_REQUIRED ACTION_
The records below are to be copied exactly, with their pictures left out.

_RECORDS TO PROCESS_

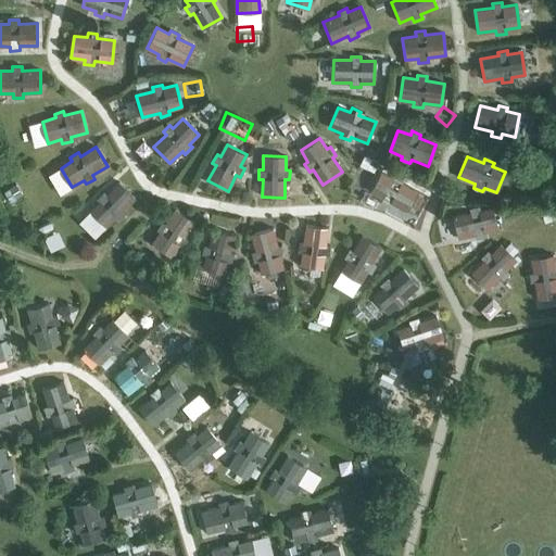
[(370,192),(382,198),(380,202),(388,206),(390,203),(406,212),(417,191),(401,182),(403,179),(394,175),(392,178),(381,172),(370,192)]
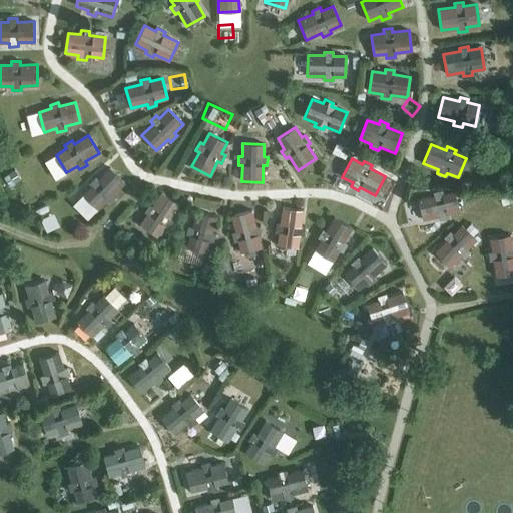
[(83,194),(97,209),(106,200),(109,203),(115,197),(112,194),(124,182),(109,168),(98,179),(95,176),(89,183),(91,185),(83,194)]
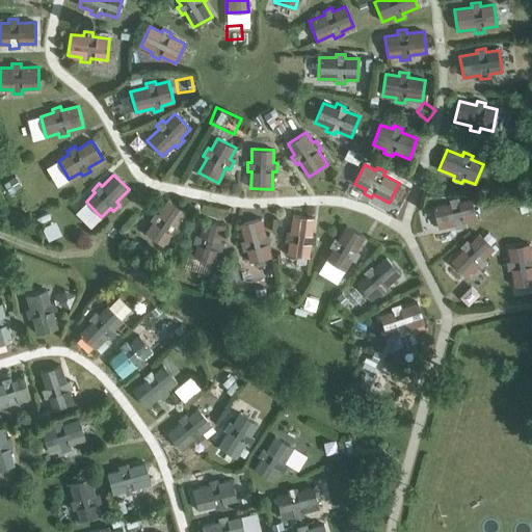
[(432,207),(437,229),(454,224),(455,229),(464,227),(463,222),(476,219),(471,198),(458,202),(457,197),(449,200),(449,204),(432,207)]
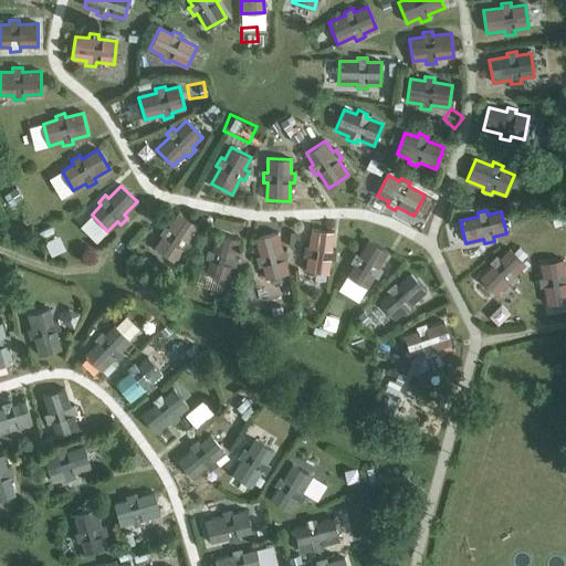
[(155,248),(174,261),(181,249),(185,252),(190,243),(187,241),(197,227),(178,213),(168,228),(165,226),(159,234),(163,237),(155,248)]
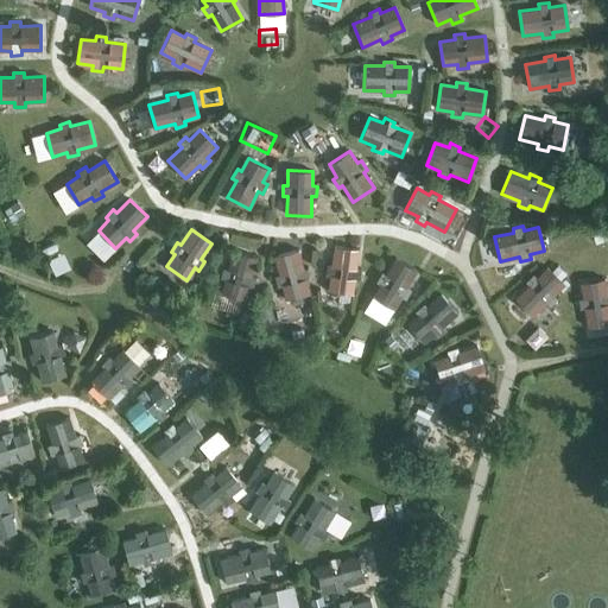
[(331,265),(327,265),(325,274),(330,276),(328,290),(353,293),(354,279),(359,279),(360,270),(355,268),(359,249),(334,246),(331,265)]
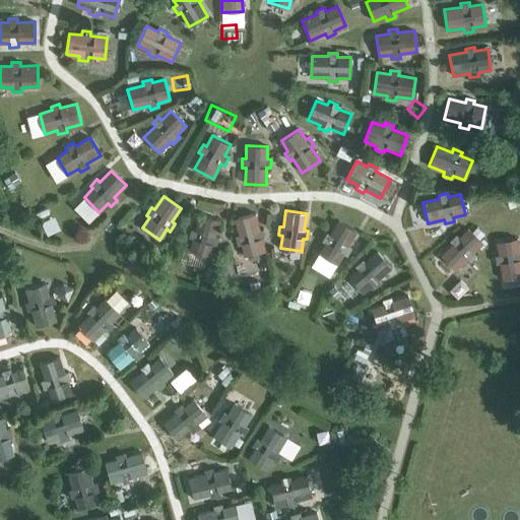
[(239,235),(235,236),(237,245),(241,244),(244,256),(264,251),(261,239),(265,238),(263,229),(259,230),(255,213),(235,219),(239,235)]
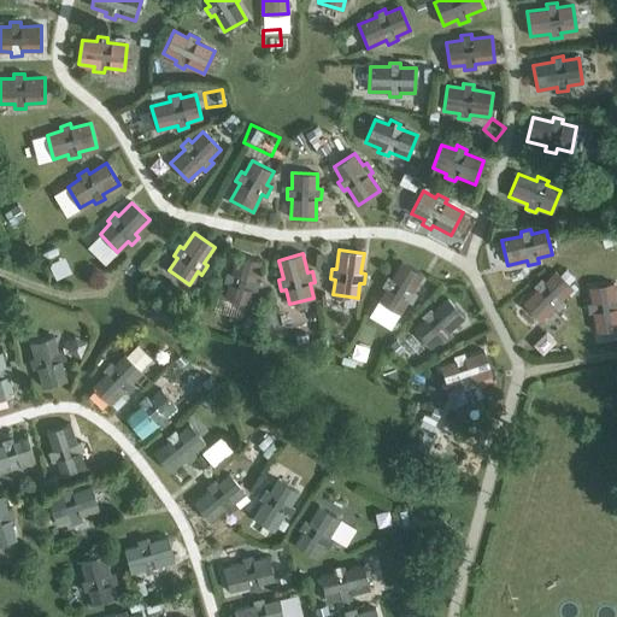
[(230,272),(227,271),(223,282),(228,283),(223,298),(247,305),(252,291),(256,292),(259,281),(254,280),(260,262),(236,254),(230,272)]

_WRITTEN SOLUTION_
[(370,192),(382,198),(380,202),(388,206),(390,203),(406,212),(417,191),(401,182),(403,179),(394,175),(392,178),(381,172),(370,192)]
[(83,194),(97,209),(106,200),(109,203),(115,197),(112,194),(124,182),(109,168),(98,179),(95,176),(89,183),(91,185),(83,194)]
[(432,207),(437,229),(454,224),(455,229),(464,227),(463,222),(476,219),(471,198),(458,202),(457,197),(449,200),(449,204),(432,207)]
[(155,248),(174,261),(181,249),(185,252),(190,243),(187,241),(197,227),(178,213),(168,228),(165,226),(159,234),(163,237),(155,248)]
[(331,265),(327,265),(325,274),(330,276),(328,290),(353,293),(354,279),(359,279),(360,270),(355,268),(359,249),(334,246),(331,265)]
[(239,235),(235,236),(237,245),(241,244),(244,256),(264,251),(261,239),(265,238),(263,229),(259,230),(255,213),(235,219),(239,235)]
[(230,272),(227,271),(223,282),(228,283),(223,298),(247,305),(252,291),(256,292),(259,281),(254,280),(260,262),(236,254),(230,272)]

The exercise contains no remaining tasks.